▶ **What you need to do**
Filter the listing below, please, and copy only the lines with the word "schottky".

..............................

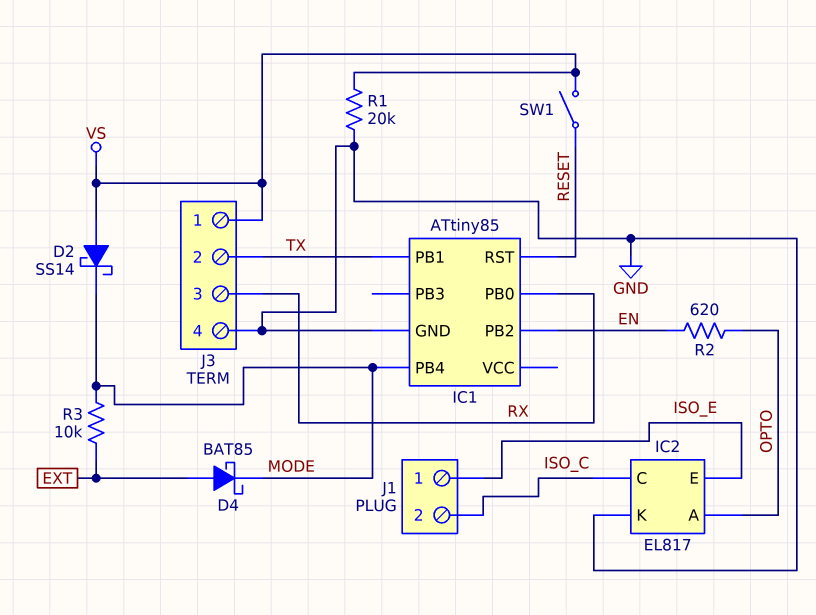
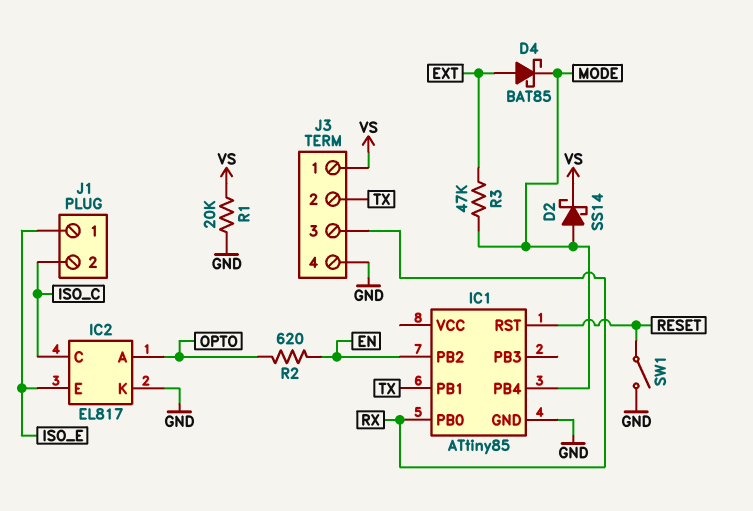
D2: schottky SS14 (A VS, K MODE) -> schottky SS14 (A MODE, K VS)
R3: 10k (EXT, MODE) -> 47k (EXT, MODE)
SW1: switch (RESET, VS) -> switch (GND, RESET)

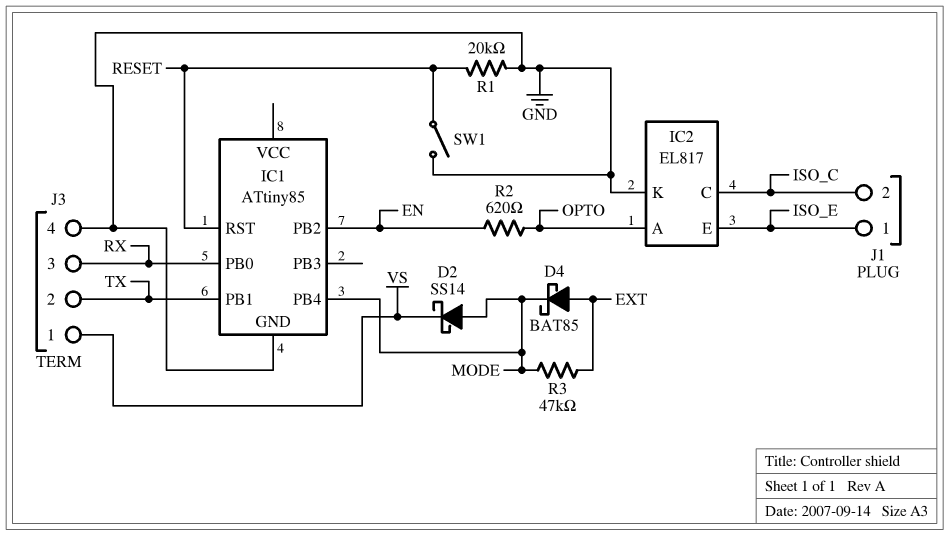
R1: 20k (GND, VS) -> 20k (GND, RESET)

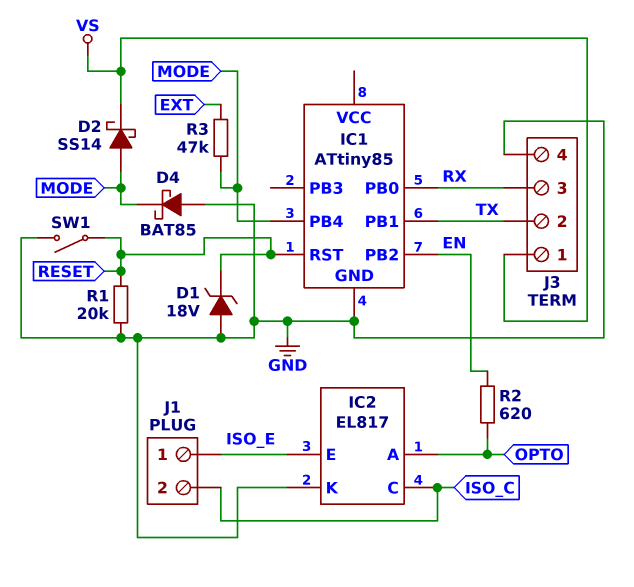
D1: none -> zener 18V (A GND, K RESET)
D4: schottky BAT85 (A EXT, K MODE) -> schottky BAT85 (A GND, K MODE)

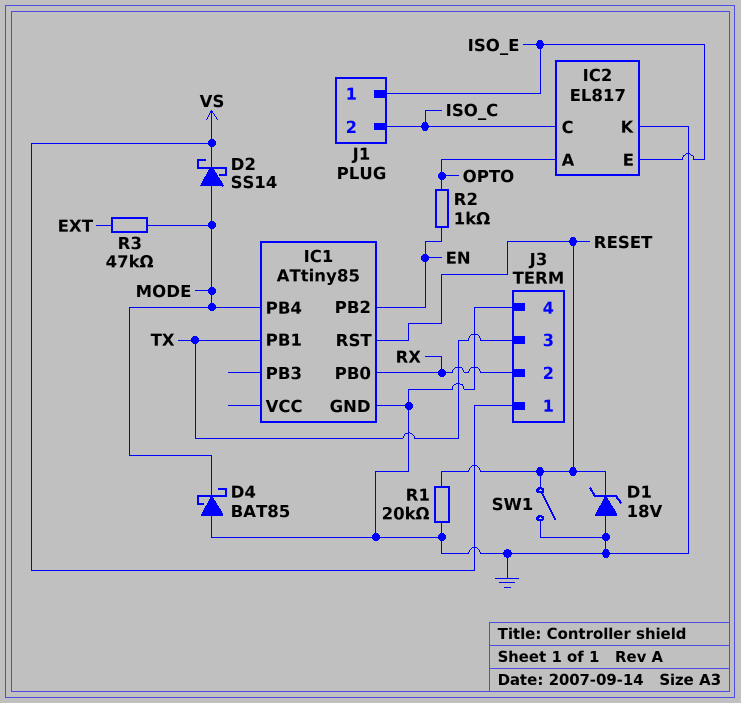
J3 pin 2: TX -> RX
J3 pin 3: RX -> TX
R2: 620 (EN, OPTO) -> 1k (EN, OPTO)

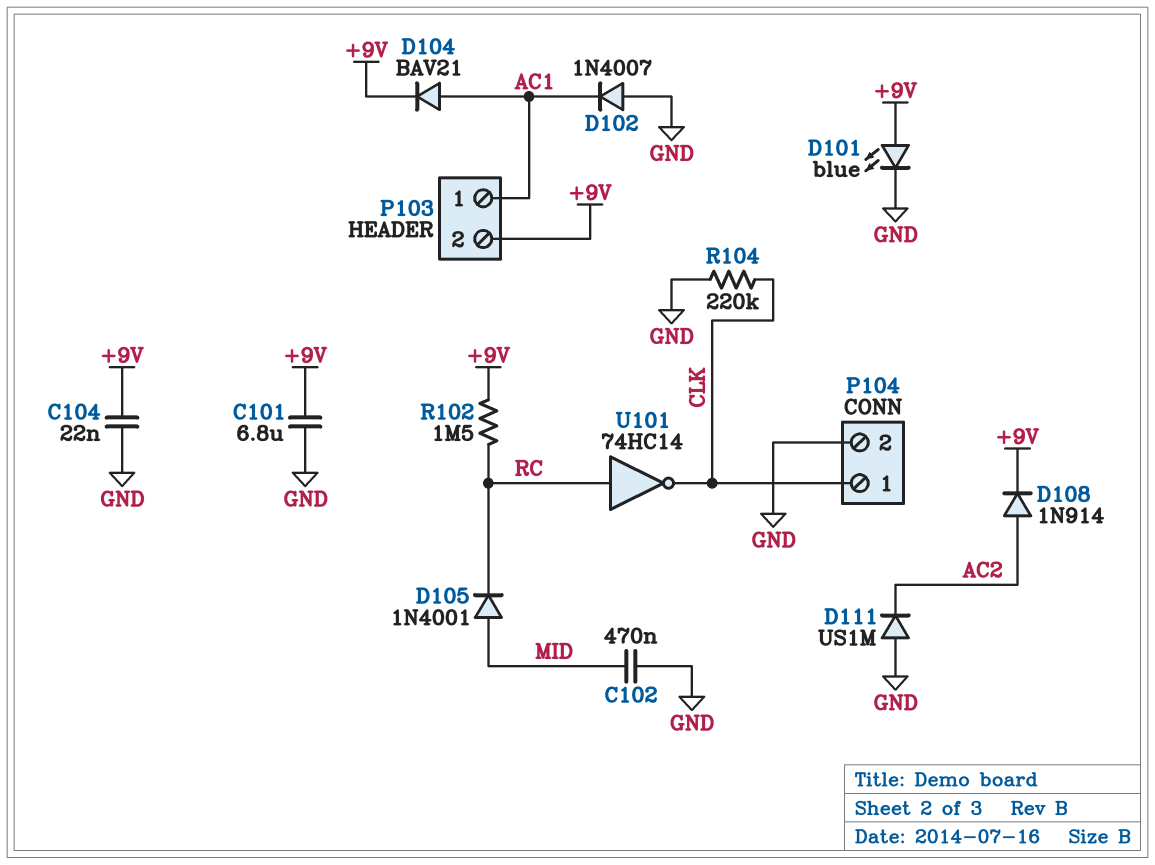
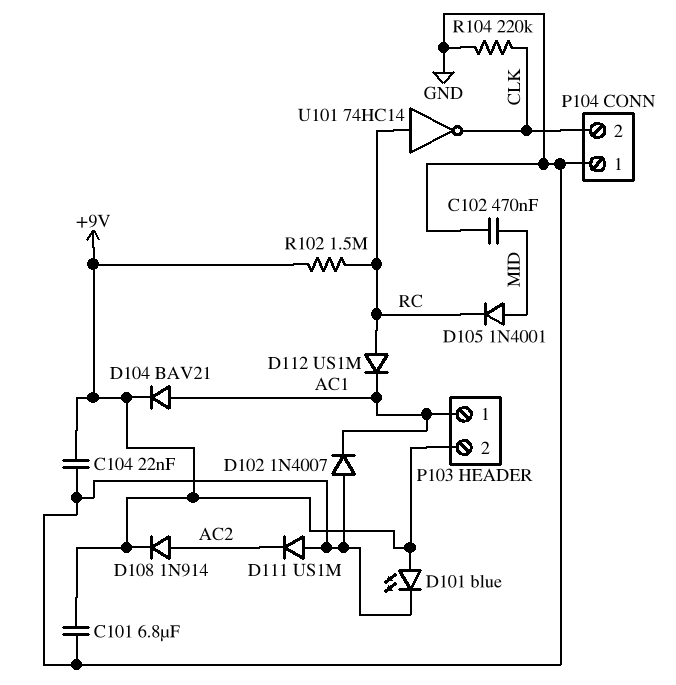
D112: none -> diode US1M (A RC, K AC1)
P104 pin 1: CLK -> GND
P104 pin 2: GND -> CLK

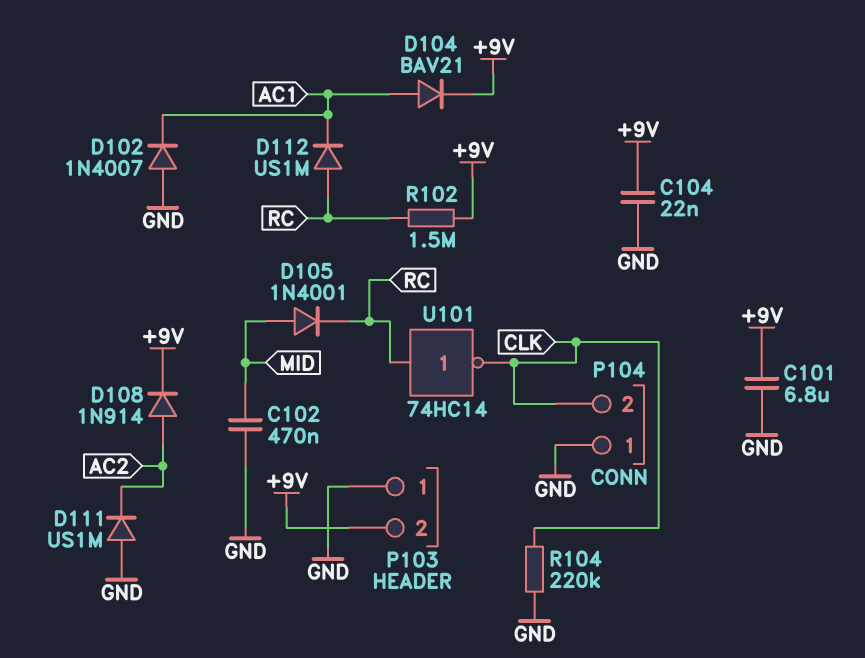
D101: LED blue (A +9V, K GND) -> none
P103 pin 1: AC1 -> GND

..............................

▶ **Output for this task**
D2: schottky SS14 (A VS, K MODE) -> schottky SS14 (A MODE, K VS)
D4: schottky BAT85 (A EXT, K MODE) -> schottky BAT85 (A GND, K MODE)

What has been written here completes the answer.